## Work item
Reproduce every item below verbatim, preserving each line and its wording. Omit the pictures from your output.

## Data extracts
::::
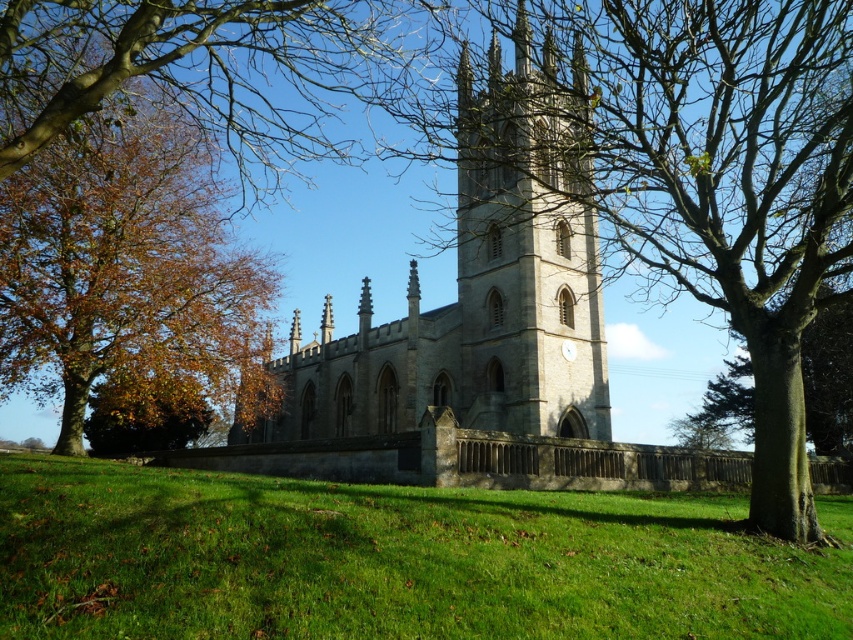
You are a landscape architect planning to install a new pathway between the bare wood tree at center and the autumn leaves at left. The pathway must be at least 60 meters long to accommodate a walking trail. Can the proposed pathway fit between them based on their current distance?

The distance between the bare wood tree at center and the autumn leaves at left is 64.37 meters, which exceeds the required 60 meters. Therefore, the pathway can be installed as planned.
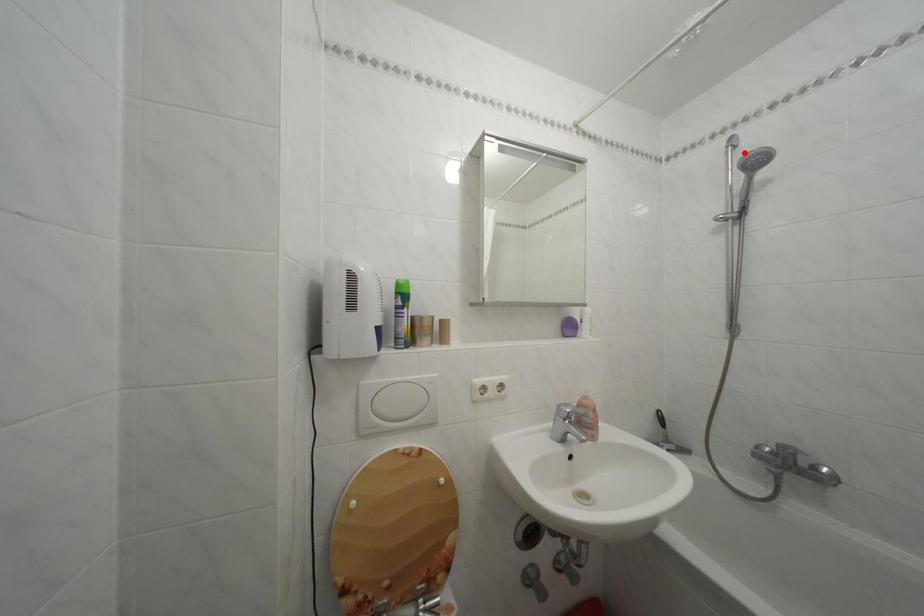
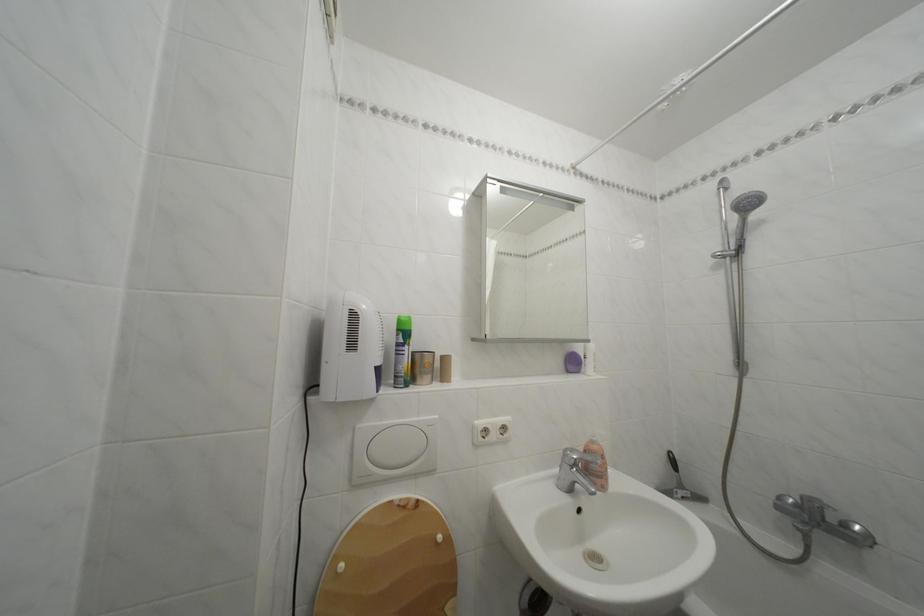
Locate, in the second image, the point that corresponds to the highlighted location in the first image.

(736, 195)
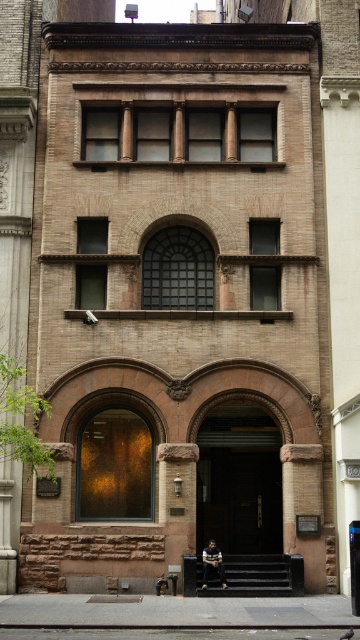
You are standing in front of the building and want to sit down. There is a wooden park bench at lower center and a brown stone door at center. Which object is closer to the ground?

The wooden park bench at lower center is closer to the ground because the brown stone door at center is above it.

You are standing in front of the building and want to enter through the door. The wooden park bench at center is blocking your path. Can you walk around the bench to reach the brown stone door at center?

The brown stone door at center is taller than the wooden park bench at center, so you can walk around the bench and reach the door since the height difference does not block the path.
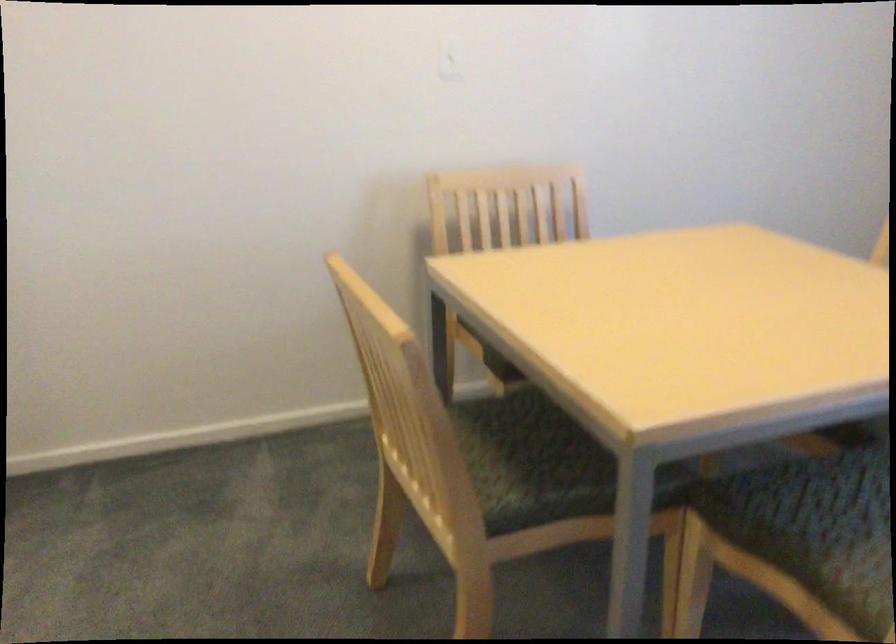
::::
## Solution for this problem
You are a landscape architect planning to install a new pathway between the bare wood tree at center and the autumn leaves at left. The pathway must be at least 60 meters long to accommodate a walking trail. Can the proposed pathway fit between them based on their current distance?

The distance between the bare wood tree at center and the autumn leaves at left is 64.37 meters, which exceeds the required 60 meters. Therefore, the pathway can be installed as planned.
Locate, in the second image, the point that corresponds to the highlighted location in the first image.

(736, 195)
You are standing in front of the building and want to sit down. There is a wooden park bench at lower center and a brown stone door at center. Which object is closer to the ground?

The wooden park bench at lower center is closer to the ground because the brown stone door at center is above it.

You are standing in front of the building and want to enter through the door. The wooden park bench at center is blocking your path. Can you walk around the bench to reach the brown stone door at center?

The brown stone door at center is taller than the wooden park bench at center, so you can walk around the bench and reach the door since the height difference does not block the path.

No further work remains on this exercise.